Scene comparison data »
====================

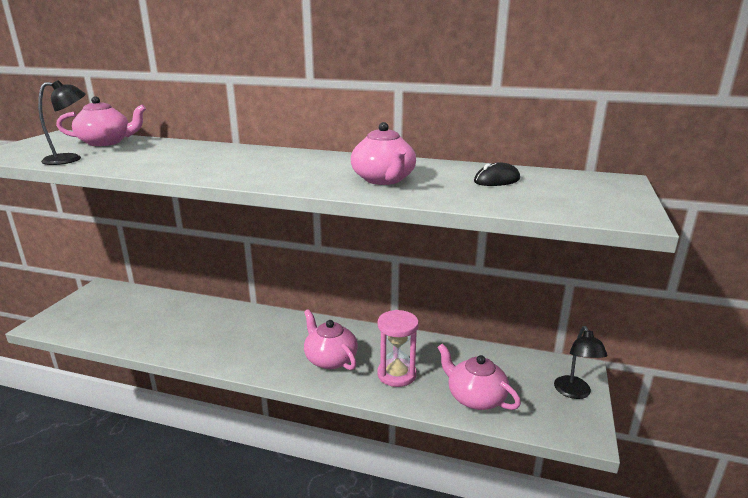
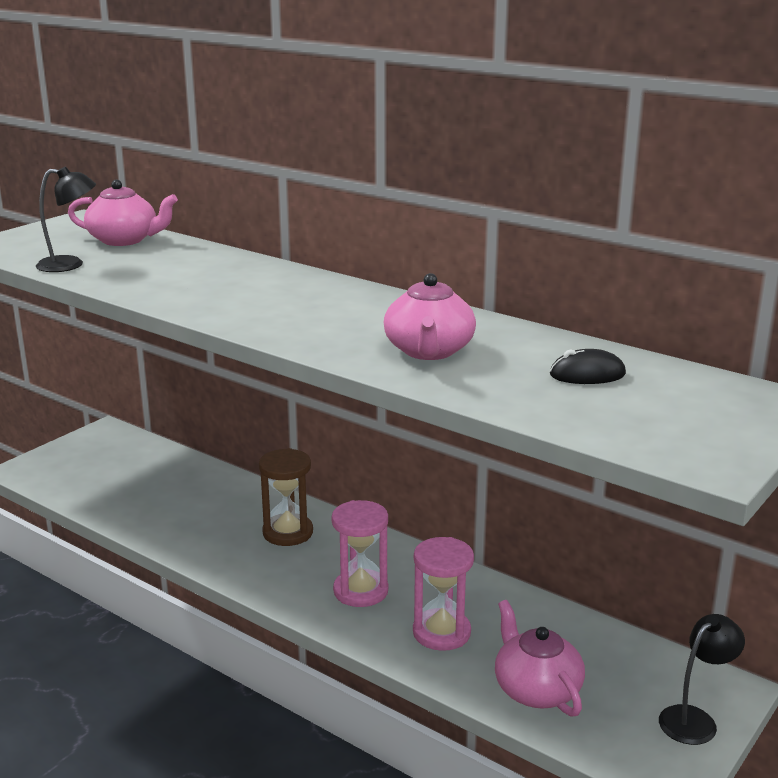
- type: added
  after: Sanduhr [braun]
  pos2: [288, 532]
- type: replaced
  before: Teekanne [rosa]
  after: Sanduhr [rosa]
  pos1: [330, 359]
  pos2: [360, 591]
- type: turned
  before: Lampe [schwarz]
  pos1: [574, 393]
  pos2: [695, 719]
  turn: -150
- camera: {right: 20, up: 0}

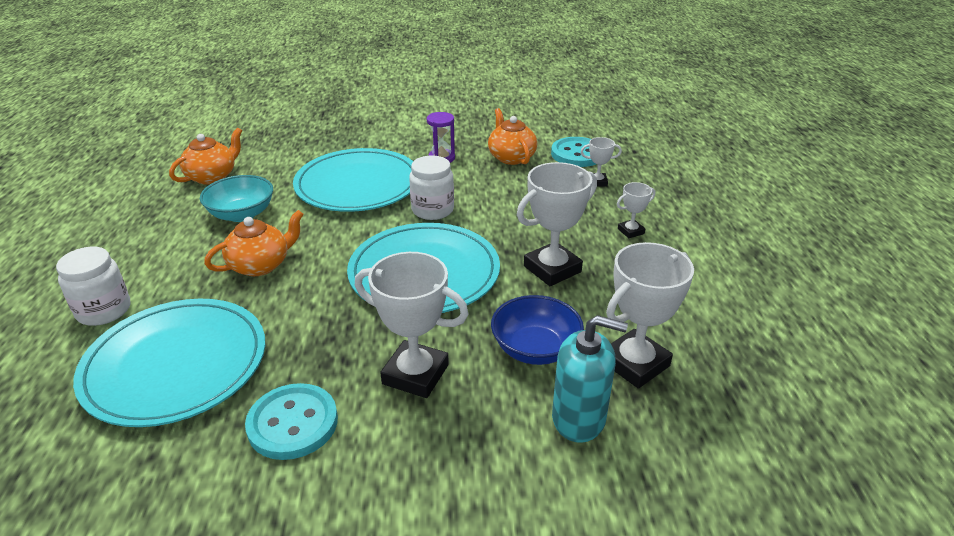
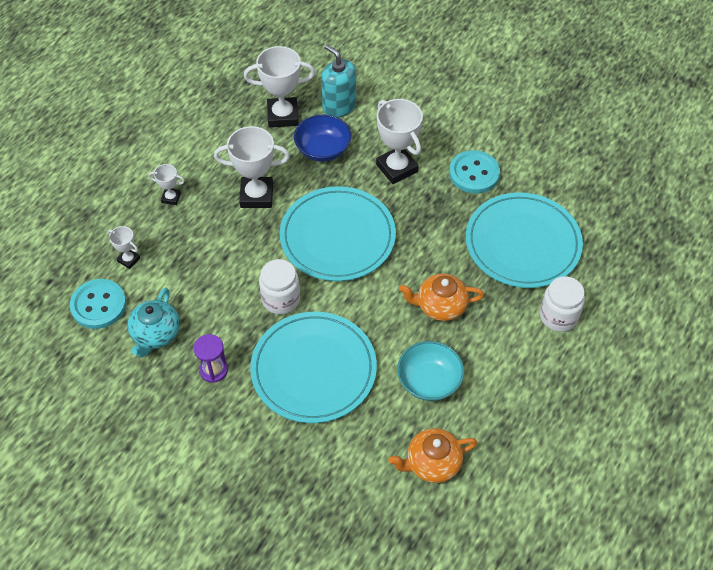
- type: recoloured
  before: Teekanne [orange]
  after: Teekanne [türkis]
  pos1: [511, 157]
  pos2: [156, 334]
- camera: {right: -145, up: 20}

====================

WHAT IS NEEDED » Go through the entries above and count the lines containing "Sanduhr". Give the number only.

TASK OUTPUT » 2